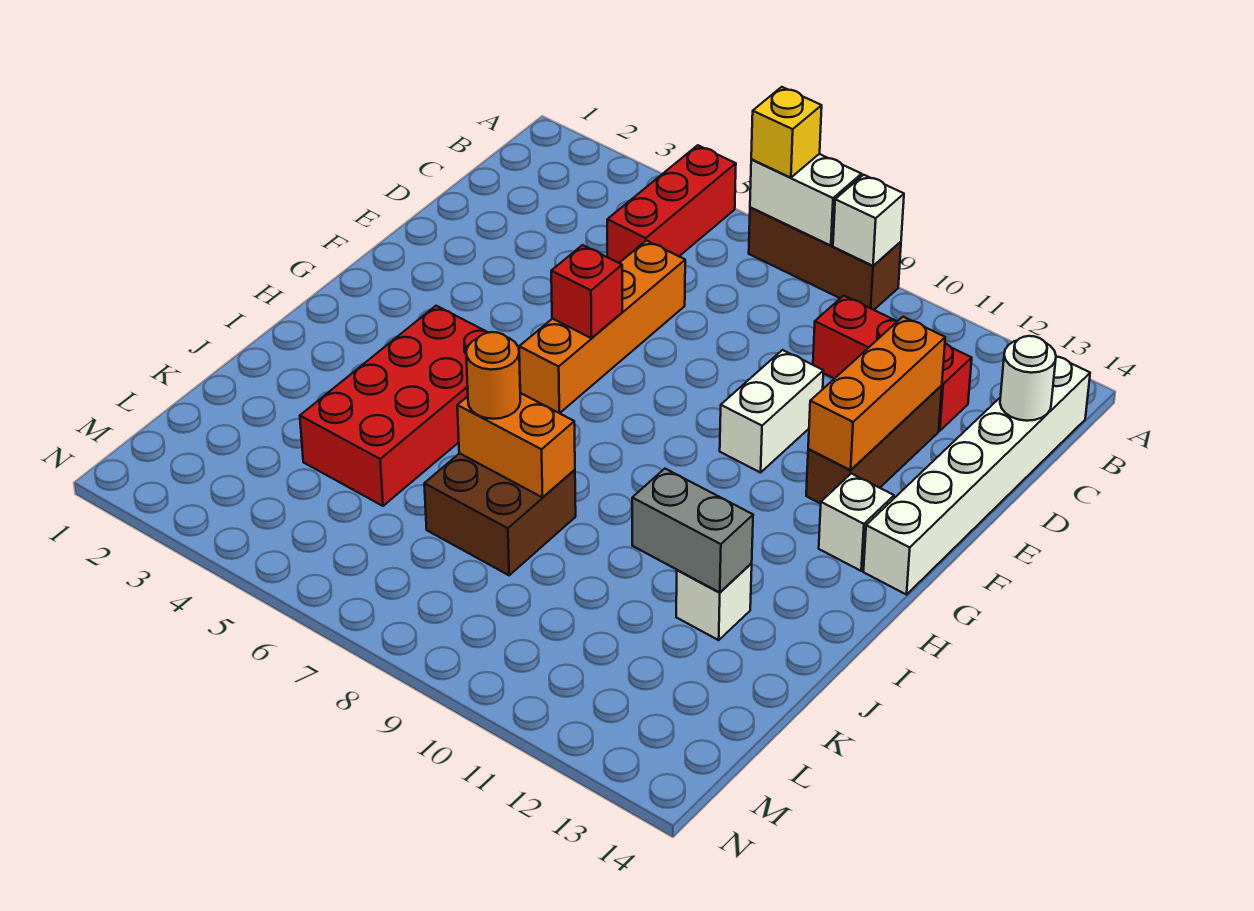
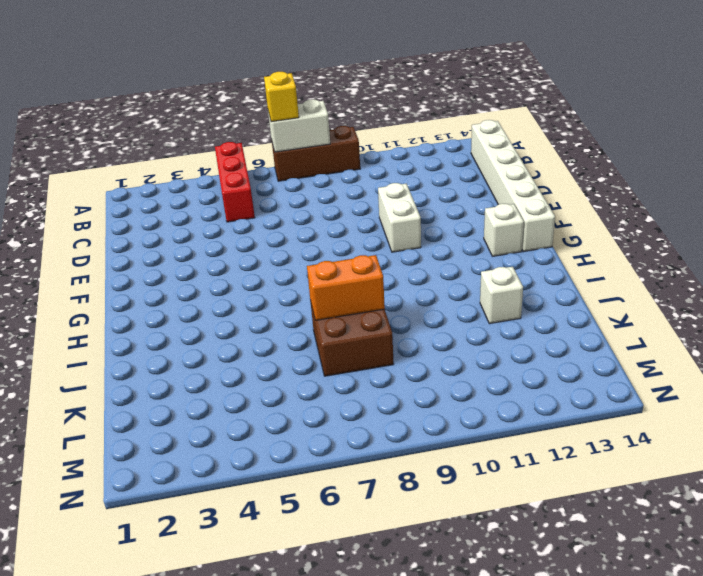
none -> red 1x3 brick [813,296,972,431]
none -> orange 1x4 brick [519,241,685,413]
none -> brown 1x3 brick [806,385,942,504]

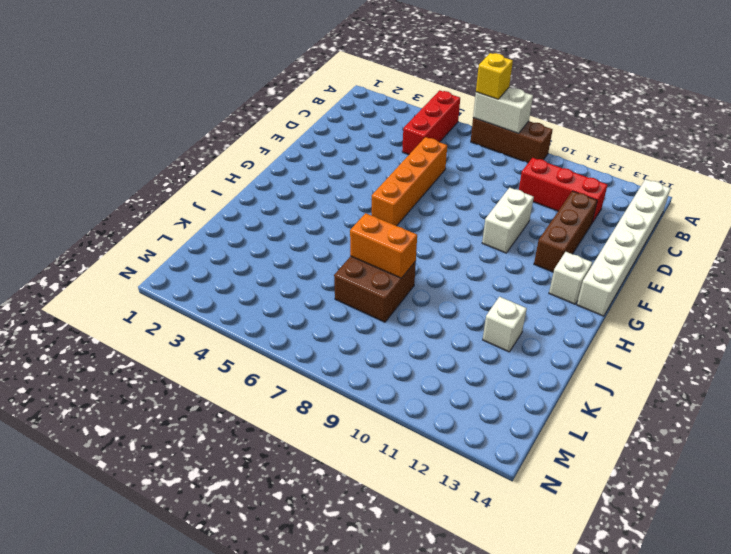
none -> red 2x4 brick [300,306,489,506]
none -> white 1x1 brick [833,175,904,266]
none -> white 1x1 round brick [1000,336,1056,421]

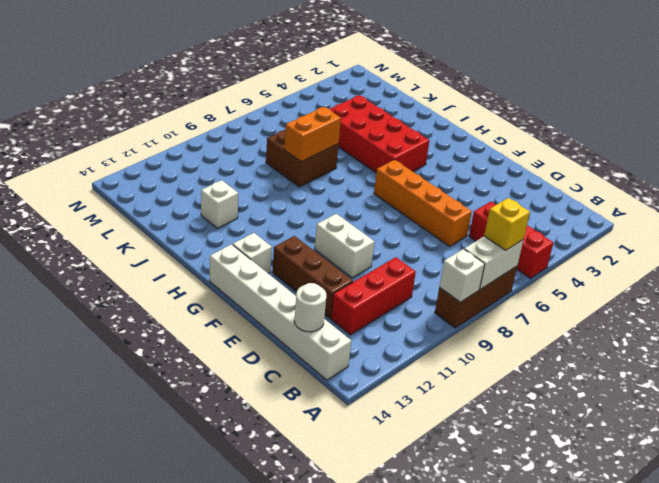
none -> orange 1x3 brick [808,317,945,470]
none -> red 1x1 brick [551,245,622,338]
none -> grey 1x2 brick [632,469,753,593]

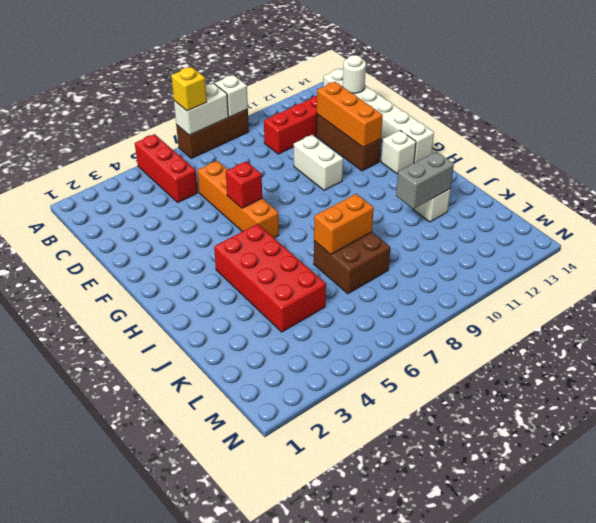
none -> orange 1x1 round brick [466,332,520,419]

----

Work order
The listing must be returned in full and exactly, apart from its pictures.

Response for this exercise
none -> red 1x3 brick [813,296,972,431]
none -> orange 1x4 brick [519,241,685,413]
none -> brown 1x3 brick [806,385,942,504]

none -> red 2x4 brick [300,306,489,506]
none -> white 1x1 brick [833,175,904,266]
none -> white 1x1 round brick [1000,336,1056,421]

none -> orange 1x3 brick [808,317,945,470]
none -> red 1x1 brick [551,245,622,338]
none -> grey 1x2 brick [632,469,753,593]

none -> orange 1x1 round brick [466,332,520,419]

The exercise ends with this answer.